--- WORK TO DO ---
How many lines in the records below contain the string "kern"? Reply with the number only.
--- Begin MATERIAL ---
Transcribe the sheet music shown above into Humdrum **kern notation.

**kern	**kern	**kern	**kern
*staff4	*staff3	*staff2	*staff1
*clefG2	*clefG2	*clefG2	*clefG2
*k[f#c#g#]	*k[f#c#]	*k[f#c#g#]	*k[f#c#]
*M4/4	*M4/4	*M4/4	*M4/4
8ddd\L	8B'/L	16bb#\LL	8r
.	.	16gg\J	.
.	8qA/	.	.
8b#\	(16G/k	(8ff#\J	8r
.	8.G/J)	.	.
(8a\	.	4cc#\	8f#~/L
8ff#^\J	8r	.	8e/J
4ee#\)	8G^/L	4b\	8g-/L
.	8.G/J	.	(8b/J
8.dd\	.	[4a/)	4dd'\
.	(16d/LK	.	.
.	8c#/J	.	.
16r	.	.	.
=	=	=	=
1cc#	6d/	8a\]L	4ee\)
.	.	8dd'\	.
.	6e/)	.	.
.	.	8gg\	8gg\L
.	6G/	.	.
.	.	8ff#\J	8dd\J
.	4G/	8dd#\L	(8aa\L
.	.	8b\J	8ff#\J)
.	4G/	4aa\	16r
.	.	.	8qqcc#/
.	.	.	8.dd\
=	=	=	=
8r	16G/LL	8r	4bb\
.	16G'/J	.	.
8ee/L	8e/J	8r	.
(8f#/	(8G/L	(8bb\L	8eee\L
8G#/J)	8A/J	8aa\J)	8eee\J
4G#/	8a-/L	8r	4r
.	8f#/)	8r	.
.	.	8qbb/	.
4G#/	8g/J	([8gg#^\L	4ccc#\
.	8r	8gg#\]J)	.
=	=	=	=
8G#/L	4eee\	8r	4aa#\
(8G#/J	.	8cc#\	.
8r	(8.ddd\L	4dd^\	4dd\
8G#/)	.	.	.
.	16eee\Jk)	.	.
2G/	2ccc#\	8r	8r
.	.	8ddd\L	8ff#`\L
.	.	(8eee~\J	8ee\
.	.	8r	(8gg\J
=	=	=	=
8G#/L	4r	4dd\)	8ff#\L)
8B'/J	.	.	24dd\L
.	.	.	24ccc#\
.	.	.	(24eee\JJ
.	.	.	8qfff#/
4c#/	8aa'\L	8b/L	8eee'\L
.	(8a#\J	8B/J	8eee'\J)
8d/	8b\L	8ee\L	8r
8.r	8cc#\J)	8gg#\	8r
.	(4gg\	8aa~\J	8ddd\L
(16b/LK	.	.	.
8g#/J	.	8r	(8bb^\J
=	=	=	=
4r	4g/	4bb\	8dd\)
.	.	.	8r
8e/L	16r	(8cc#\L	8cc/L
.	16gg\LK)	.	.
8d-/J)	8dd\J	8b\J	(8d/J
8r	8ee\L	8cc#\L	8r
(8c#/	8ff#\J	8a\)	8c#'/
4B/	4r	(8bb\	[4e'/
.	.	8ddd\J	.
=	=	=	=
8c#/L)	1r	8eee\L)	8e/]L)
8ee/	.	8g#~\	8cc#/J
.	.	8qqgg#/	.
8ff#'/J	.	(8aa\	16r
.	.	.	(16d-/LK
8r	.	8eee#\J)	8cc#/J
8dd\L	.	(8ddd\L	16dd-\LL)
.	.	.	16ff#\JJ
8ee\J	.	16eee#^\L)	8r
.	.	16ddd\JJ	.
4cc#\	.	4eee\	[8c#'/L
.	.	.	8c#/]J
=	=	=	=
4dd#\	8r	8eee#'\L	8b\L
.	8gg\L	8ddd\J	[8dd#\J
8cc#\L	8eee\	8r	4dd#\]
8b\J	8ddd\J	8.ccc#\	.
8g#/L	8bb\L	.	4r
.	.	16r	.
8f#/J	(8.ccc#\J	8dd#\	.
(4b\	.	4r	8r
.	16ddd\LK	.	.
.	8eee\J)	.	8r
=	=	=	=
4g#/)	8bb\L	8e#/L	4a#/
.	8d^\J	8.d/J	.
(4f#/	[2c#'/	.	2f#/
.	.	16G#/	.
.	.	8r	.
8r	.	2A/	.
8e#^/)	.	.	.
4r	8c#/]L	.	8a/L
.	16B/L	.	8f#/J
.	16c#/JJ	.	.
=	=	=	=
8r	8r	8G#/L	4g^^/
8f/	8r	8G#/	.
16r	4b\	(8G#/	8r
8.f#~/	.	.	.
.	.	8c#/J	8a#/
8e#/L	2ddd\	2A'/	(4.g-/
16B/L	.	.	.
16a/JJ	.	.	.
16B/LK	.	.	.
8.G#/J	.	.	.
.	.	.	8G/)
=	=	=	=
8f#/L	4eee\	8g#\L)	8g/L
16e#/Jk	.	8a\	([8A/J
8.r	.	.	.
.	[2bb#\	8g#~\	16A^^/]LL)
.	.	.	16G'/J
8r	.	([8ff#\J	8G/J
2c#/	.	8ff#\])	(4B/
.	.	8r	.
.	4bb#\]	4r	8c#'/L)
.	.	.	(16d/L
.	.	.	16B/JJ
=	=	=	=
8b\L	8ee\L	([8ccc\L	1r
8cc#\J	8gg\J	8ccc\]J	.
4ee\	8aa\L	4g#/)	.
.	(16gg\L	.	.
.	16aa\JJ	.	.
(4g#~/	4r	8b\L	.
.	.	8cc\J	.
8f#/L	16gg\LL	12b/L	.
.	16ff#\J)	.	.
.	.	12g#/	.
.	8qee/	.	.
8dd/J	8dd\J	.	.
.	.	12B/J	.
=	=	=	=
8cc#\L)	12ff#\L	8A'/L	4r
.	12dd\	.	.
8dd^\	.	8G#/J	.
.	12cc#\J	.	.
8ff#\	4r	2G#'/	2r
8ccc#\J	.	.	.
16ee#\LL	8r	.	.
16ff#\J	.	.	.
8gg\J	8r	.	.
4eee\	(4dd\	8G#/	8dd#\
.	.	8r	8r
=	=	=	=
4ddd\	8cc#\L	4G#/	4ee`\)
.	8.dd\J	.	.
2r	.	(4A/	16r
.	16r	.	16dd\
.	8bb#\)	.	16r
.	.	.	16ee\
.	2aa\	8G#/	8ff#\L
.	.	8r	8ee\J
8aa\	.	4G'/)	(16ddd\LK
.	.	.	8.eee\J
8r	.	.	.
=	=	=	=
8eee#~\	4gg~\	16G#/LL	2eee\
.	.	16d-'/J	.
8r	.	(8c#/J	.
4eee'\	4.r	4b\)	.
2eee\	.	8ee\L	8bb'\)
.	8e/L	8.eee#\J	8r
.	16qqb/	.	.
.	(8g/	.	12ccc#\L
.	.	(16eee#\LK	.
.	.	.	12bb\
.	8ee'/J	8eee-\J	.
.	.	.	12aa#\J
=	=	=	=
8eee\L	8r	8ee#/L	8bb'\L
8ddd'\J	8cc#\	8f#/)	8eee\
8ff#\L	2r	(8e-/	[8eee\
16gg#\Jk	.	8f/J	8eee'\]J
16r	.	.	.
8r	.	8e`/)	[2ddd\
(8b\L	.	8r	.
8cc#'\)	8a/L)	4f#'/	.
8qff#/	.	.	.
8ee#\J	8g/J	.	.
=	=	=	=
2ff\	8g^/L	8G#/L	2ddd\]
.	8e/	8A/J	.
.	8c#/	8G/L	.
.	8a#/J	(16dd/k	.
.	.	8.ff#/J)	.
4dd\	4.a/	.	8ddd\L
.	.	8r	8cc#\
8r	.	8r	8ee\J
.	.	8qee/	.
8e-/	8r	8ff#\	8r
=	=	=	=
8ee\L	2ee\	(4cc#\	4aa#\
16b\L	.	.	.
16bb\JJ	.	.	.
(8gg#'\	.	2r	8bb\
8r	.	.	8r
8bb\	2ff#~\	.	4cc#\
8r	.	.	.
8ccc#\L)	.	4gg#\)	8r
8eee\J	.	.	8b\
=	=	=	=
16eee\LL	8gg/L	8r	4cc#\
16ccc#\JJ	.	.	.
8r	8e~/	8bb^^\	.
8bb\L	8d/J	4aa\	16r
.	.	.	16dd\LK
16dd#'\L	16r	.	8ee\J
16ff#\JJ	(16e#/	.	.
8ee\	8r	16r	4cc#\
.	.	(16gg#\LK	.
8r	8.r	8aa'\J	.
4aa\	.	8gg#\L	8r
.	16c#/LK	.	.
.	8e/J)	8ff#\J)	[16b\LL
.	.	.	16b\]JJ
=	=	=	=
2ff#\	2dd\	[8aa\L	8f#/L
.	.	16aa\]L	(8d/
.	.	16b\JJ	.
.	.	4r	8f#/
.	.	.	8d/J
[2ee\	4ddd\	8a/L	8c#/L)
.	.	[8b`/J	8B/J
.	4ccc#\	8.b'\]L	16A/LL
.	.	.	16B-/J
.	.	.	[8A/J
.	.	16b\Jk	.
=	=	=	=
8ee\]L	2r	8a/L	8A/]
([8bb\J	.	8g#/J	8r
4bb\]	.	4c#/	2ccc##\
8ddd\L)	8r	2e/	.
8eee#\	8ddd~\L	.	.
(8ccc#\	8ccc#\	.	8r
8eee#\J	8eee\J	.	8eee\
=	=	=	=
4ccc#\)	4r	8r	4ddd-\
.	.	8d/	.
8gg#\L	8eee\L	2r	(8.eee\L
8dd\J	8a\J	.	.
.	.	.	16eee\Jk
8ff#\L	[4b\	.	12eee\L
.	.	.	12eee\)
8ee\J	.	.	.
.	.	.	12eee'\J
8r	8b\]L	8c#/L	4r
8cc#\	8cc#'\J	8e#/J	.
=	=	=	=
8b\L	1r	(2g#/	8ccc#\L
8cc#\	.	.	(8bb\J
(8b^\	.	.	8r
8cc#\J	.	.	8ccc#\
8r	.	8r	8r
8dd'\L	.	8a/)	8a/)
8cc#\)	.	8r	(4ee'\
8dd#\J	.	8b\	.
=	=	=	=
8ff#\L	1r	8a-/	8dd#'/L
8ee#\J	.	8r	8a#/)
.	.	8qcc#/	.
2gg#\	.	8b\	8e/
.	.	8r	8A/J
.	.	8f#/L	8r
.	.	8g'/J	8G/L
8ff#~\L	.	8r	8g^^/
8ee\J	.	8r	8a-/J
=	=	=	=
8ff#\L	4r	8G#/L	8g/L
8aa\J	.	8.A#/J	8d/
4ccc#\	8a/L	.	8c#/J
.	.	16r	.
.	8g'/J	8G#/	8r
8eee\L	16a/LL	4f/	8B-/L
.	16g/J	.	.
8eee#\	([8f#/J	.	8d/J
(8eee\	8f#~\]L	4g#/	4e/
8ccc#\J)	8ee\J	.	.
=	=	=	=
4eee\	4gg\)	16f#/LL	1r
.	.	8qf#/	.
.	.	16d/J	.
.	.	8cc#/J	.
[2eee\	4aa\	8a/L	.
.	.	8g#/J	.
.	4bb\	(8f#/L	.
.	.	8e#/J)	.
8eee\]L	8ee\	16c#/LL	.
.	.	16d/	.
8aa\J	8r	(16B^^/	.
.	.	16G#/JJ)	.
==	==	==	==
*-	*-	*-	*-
--- End MATERIAL ---
--- OUTPUT BELOW ---
2